Content starts

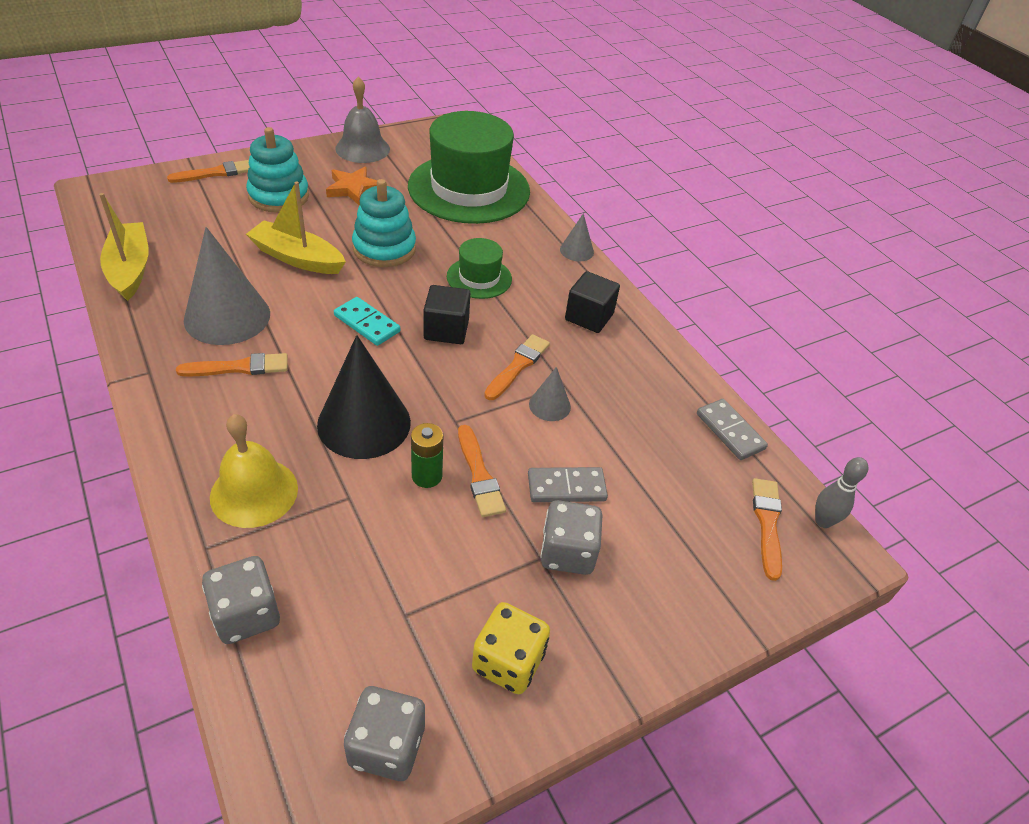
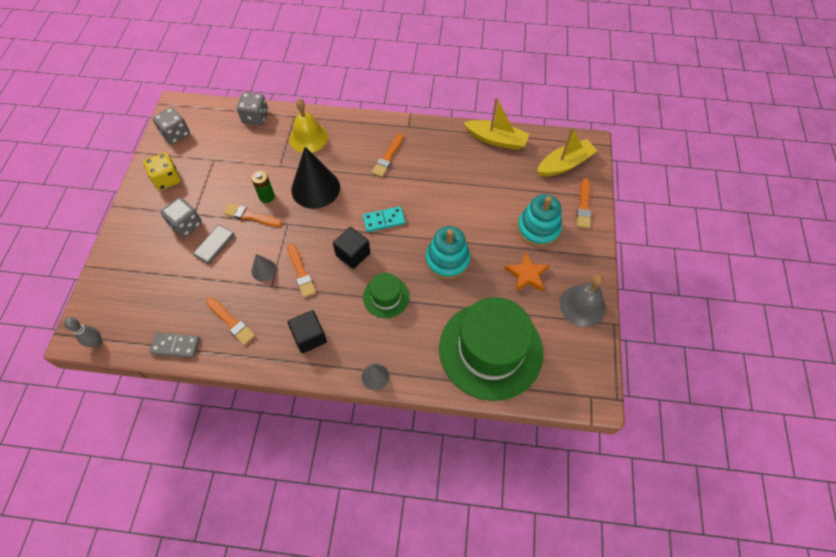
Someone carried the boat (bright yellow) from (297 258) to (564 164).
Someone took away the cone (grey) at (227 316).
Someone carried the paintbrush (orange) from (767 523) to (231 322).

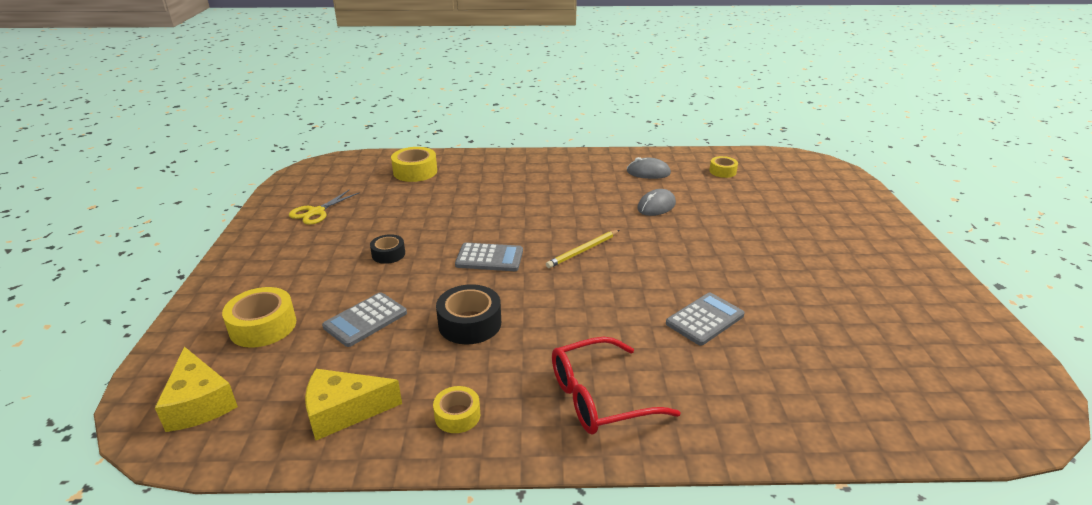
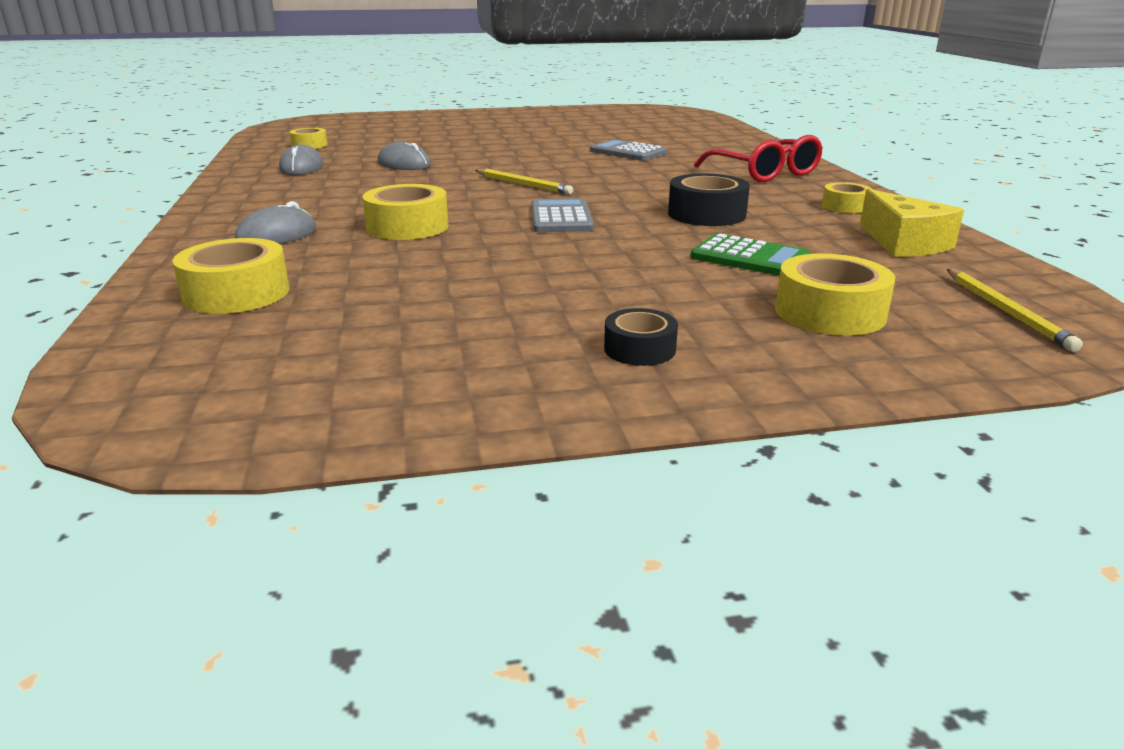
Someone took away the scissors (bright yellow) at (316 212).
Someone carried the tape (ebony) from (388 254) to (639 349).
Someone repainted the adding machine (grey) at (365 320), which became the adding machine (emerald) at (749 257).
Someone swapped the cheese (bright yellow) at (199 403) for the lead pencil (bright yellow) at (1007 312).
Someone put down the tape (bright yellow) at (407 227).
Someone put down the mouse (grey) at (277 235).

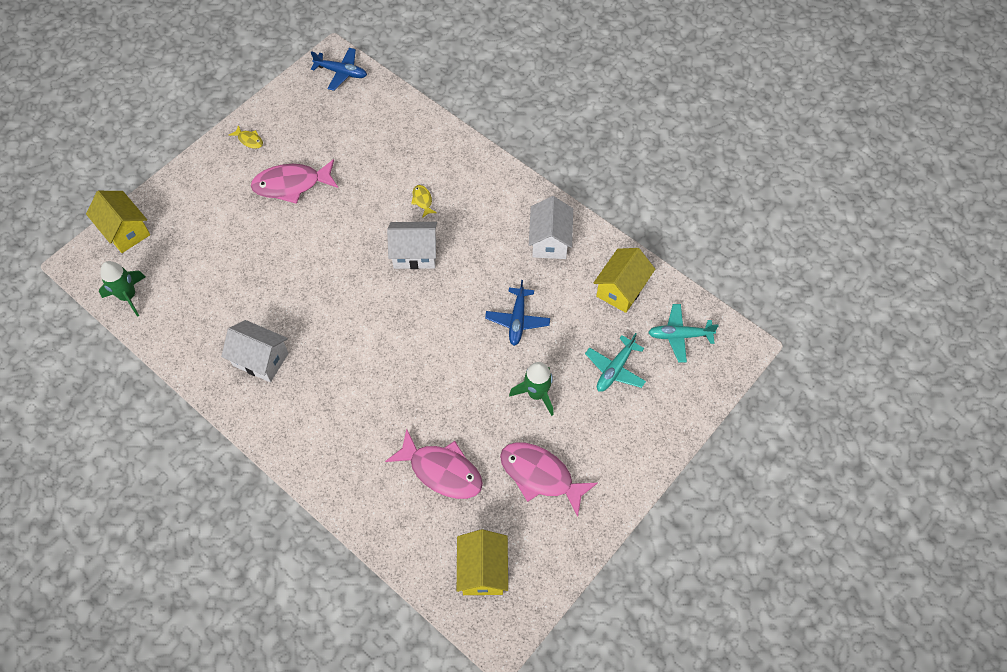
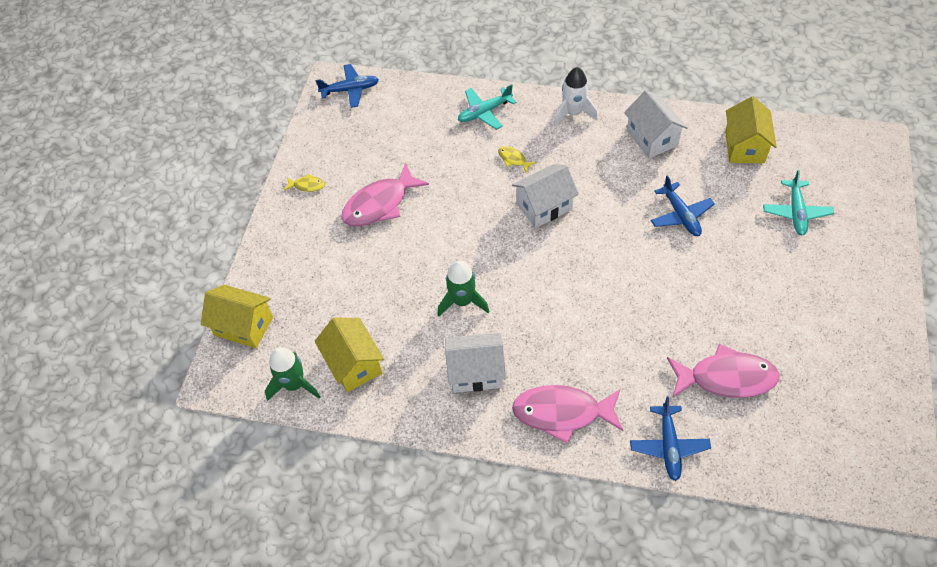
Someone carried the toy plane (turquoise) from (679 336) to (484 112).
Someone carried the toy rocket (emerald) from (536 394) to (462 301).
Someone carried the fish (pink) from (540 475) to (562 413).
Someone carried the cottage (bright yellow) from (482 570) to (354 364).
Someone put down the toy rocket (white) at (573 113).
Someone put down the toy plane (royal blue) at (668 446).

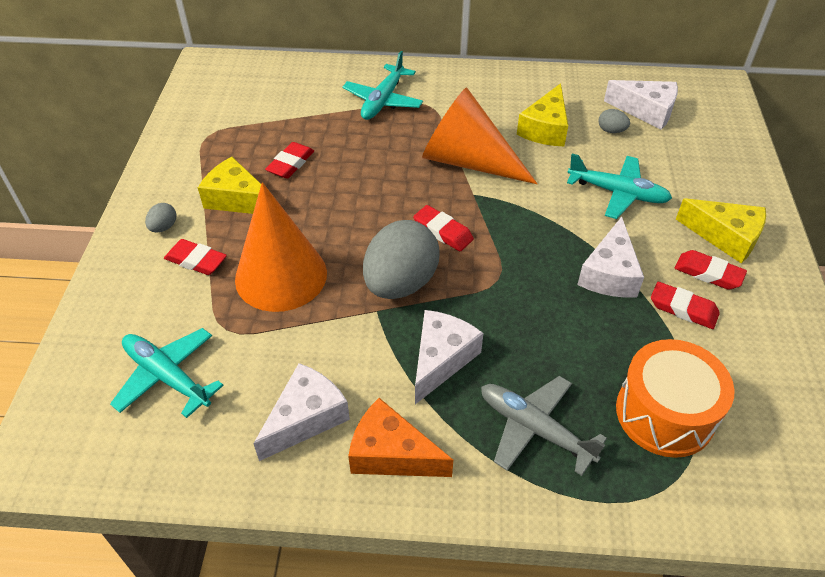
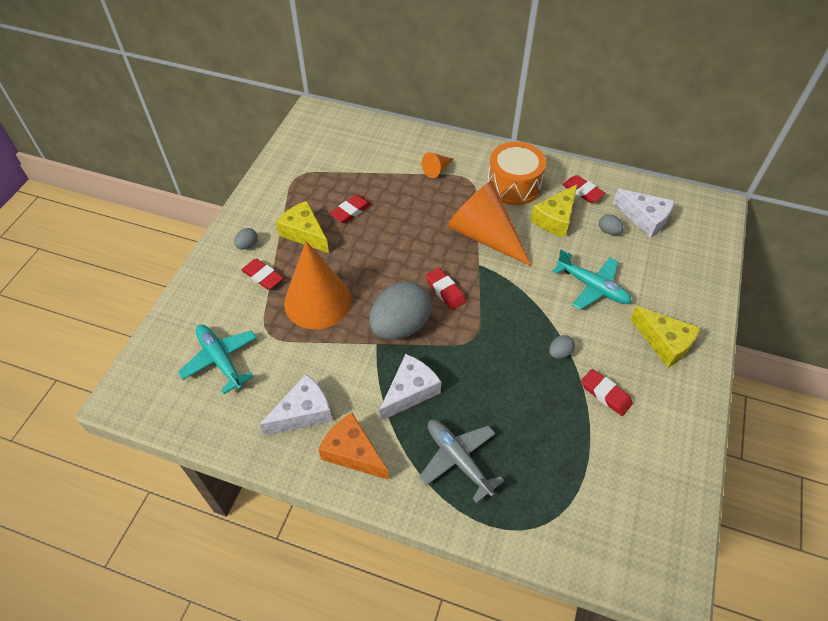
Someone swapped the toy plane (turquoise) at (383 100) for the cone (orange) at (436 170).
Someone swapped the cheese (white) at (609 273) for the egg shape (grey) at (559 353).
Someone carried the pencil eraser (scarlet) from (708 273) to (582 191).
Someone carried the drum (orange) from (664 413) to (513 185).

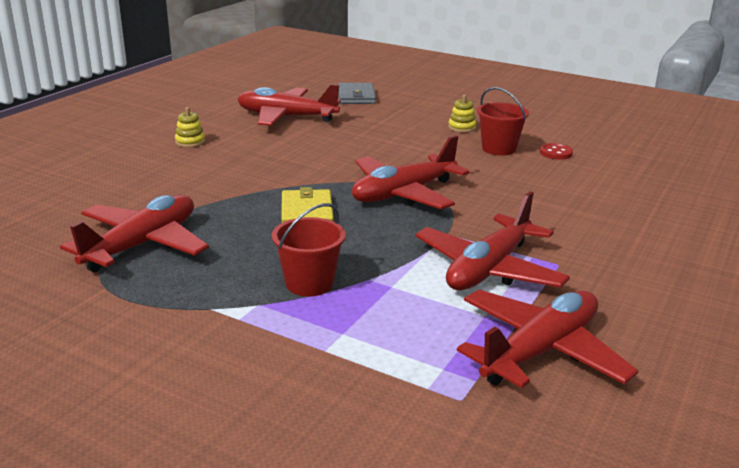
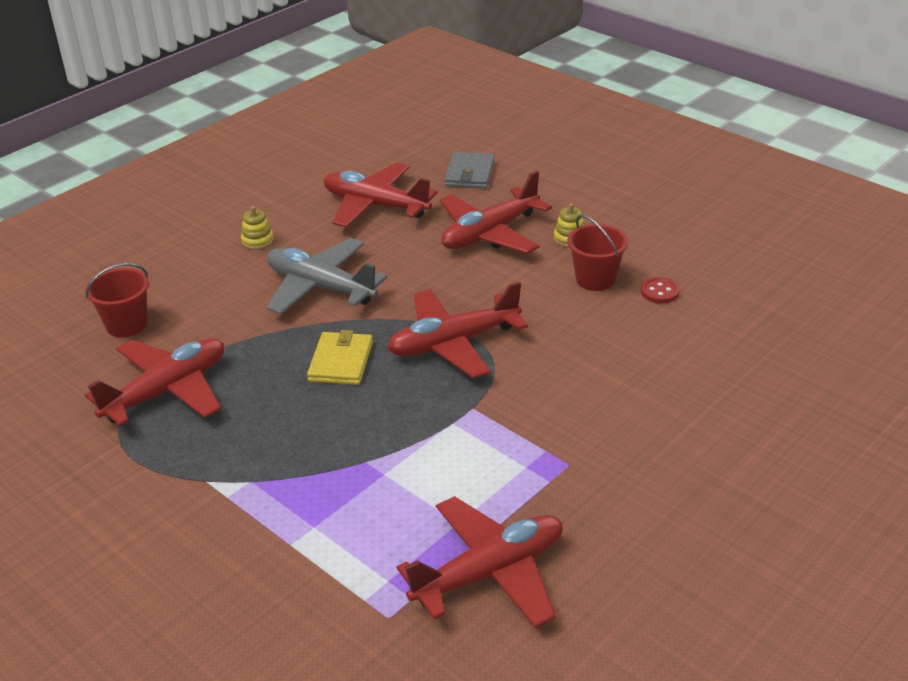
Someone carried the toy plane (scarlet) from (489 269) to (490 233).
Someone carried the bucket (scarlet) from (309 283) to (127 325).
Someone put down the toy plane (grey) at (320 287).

Content ends

_Goal of the exercise_
An exact retyping of each record, with no pictures, is the answer required.

_Exercise solution_
Someone carried the boat (bright yellow) from (297 258) to (564 164).
Someone took away the cone (grey) at (227 316).
Someone carried the paintbrush (orange) from (767 523) to (231 322).

Someone took away the scissors (bright yellow) at (316 212).
Someone carried the tape (ebony) from (388 254) to (639 349).
Someone repainted the adding machine (grey) at (365 320), which became the adding machine (emerald) at (749 257).
Someone swapped the cheese (bright yellow) at (199 403) for the lead pencil (bright yellow) at (1007 312).
Someone put down the tape (bright yellow) at (407 227).
Someone put down the mouse (grey) at (277 235).

Someone carried the toy plane (turquoise) from (679 336) to (484 112).
Someone carried the toy rocket (emerald) from (536 394) to (462 301).
Someone carried the fish (pink) from (540 475) to (562 413).
Someone carried the cottage (bright yellow) from (482 570) to (354 364).
Someone put down the toy rocket (white) at (573 113).
Someone put down the toy plane (royal blue) at (668 446).

Someone swapped the toy plane (turquoise) at (383 100) for the cone (orange) at (436 170).
Someone swapped the cheese (white) at (609 273) for the egg shape (grey) at (559 353).
Someone carried the pencil eraser (scarlet) from (708 273) to (582 191).
Someone carried the drum (orange) from (664 413) to (513 185).

Someone carried the toy plane (scarlet) from (489 269) to (490 233).
Someone carried the bucket (scarlet) from (309 283) to (127 325).
Someone put down the toy plane (grey) at (320 287).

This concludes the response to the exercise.